▶ TRY IT
For the listing below, work out how many lines hold the word "plate" and give that number by itself.
Start of INPUT MATERIAL
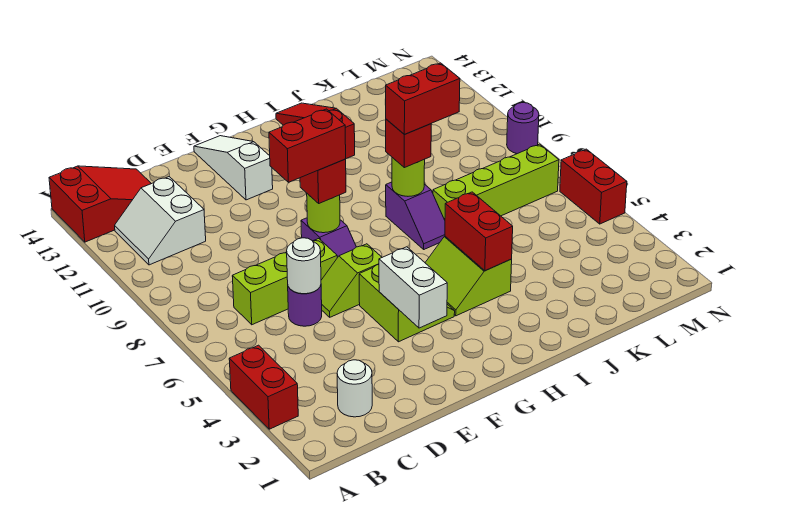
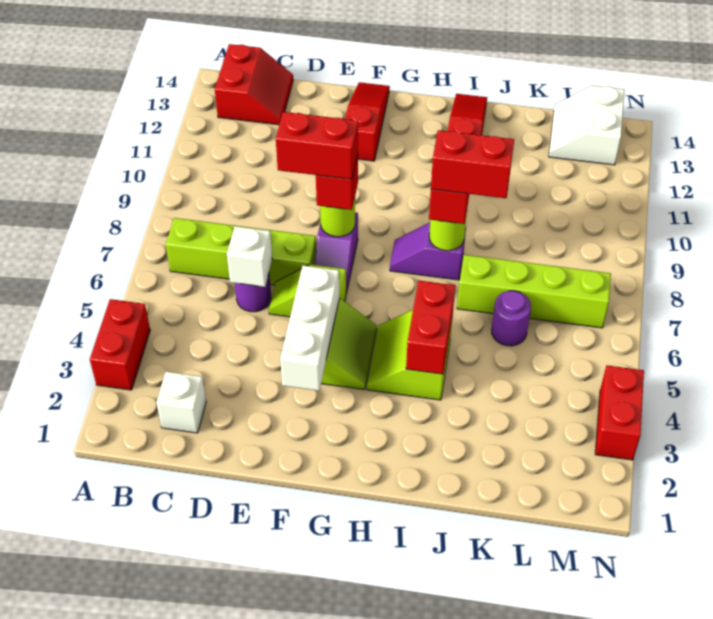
red slope A13:C14 level 1 top A -> red slope B13:C14 level 1 top B
white slope B11:C12 level 1 top C -> white slope L13:M14 level 1 top M
white round brick C2 level 1 -> white brick C2 level 1
lime brick C7:E7 level 1 -> lime brick B7:E7 level 1
white round brick D6 level 2 -> white brick D6 level 2
white brick F3:F4 level 2 -> white brick F3:F5 level 2
white slope F12:F14 level 1 top 12 -> red slope F12:F14 level 1 top 12
purple slope I7:I8 level 1 top 8 -> purple slope H8:I8 level 1 top I
red brick N5:N6 level 1 -> red brick N3:N4 level 1
purple round brick N9 level 1 -> purple round brick K6 level 1

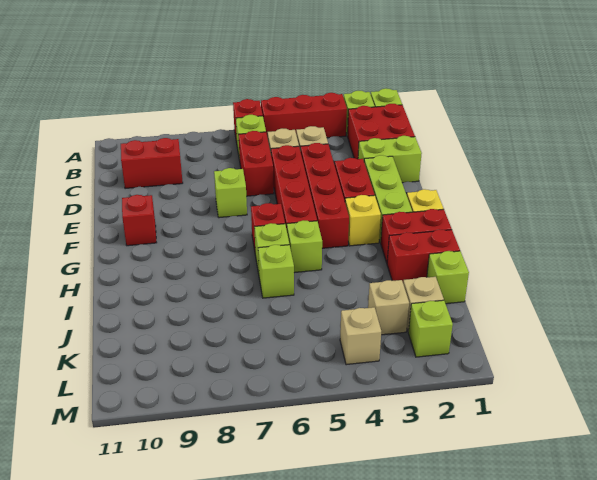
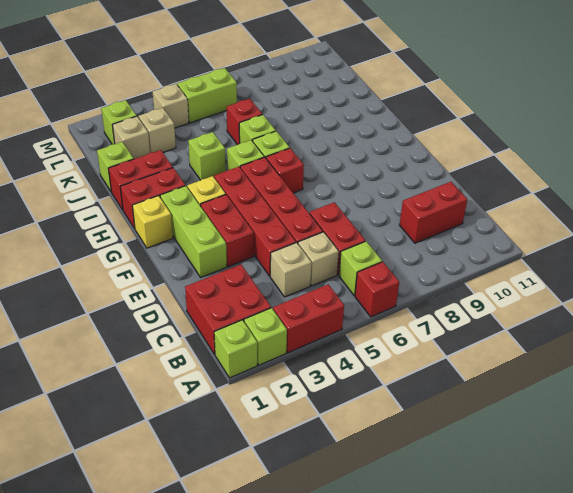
red brick A3:A5 level 1 -> red brick A3:A4 level 1
lime brick D1:D2 level 1 -> lime brick L5:L6 level 1
lime brick E7 level 1 -> lime brick I4 level 1
red brick F10 level 1 -> red brick J6 level 1

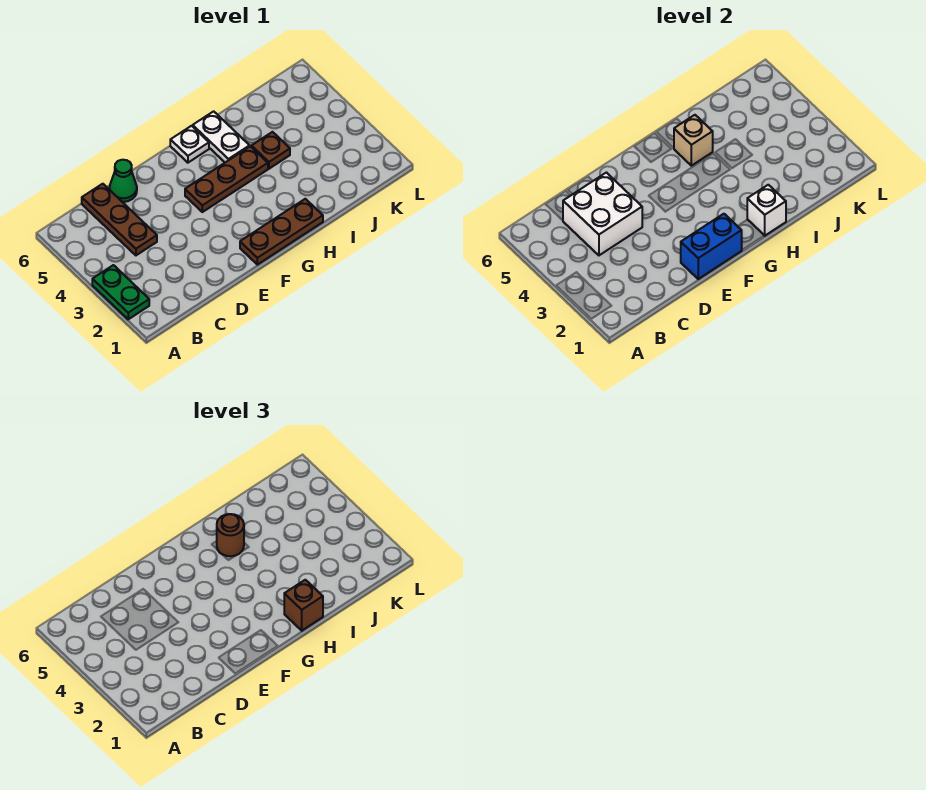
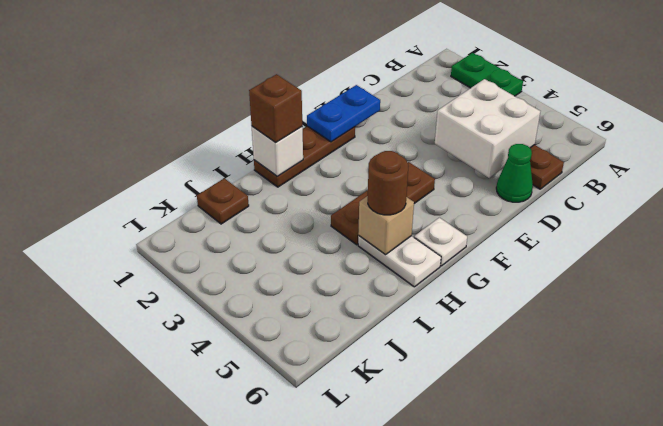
blue brick E1:F1 level 2 -> blue plate E1:F1 level 2
brown plate I4 level 1 -> brown plate J1 level 1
End of INPUT MATERIAL
▶ EXPECTED OUTPUT
2